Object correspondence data
● ● ●

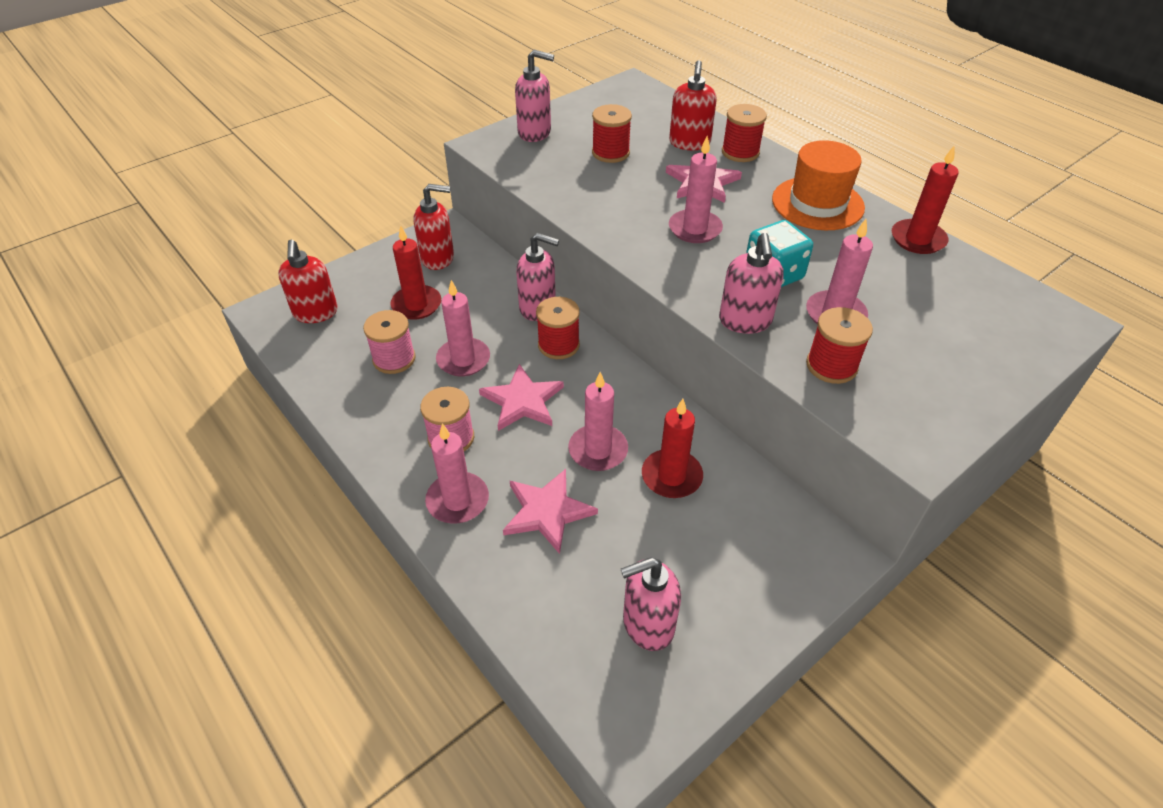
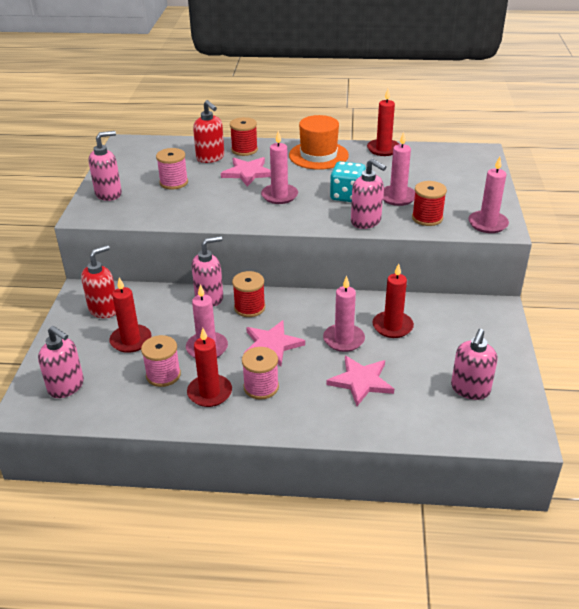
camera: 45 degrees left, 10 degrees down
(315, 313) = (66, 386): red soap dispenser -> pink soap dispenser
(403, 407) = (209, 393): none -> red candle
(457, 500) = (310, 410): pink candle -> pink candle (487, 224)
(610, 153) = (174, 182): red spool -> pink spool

● ● ●

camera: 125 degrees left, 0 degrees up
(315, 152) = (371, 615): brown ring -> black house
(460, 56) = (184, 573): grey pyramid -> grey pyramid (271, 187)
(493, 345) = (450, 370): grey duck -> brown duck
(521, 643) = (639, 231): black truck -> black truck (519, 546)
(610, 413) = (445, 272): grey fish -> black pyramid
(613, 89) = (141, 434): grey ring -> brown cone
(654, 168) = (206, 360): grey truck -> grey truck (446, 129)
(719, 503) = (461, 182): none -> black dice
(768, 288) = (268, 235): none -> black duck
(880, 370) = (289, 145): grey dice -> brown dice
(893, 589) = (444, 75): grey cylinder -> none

● ● ●

- [Task details] From the records above, copy each line in which the string "dice" occurs.

- [Exercise answer]
(719, 503) = (461, 182): none -> black dice
(880, 370) = (289, 145): grey dice -> brown dice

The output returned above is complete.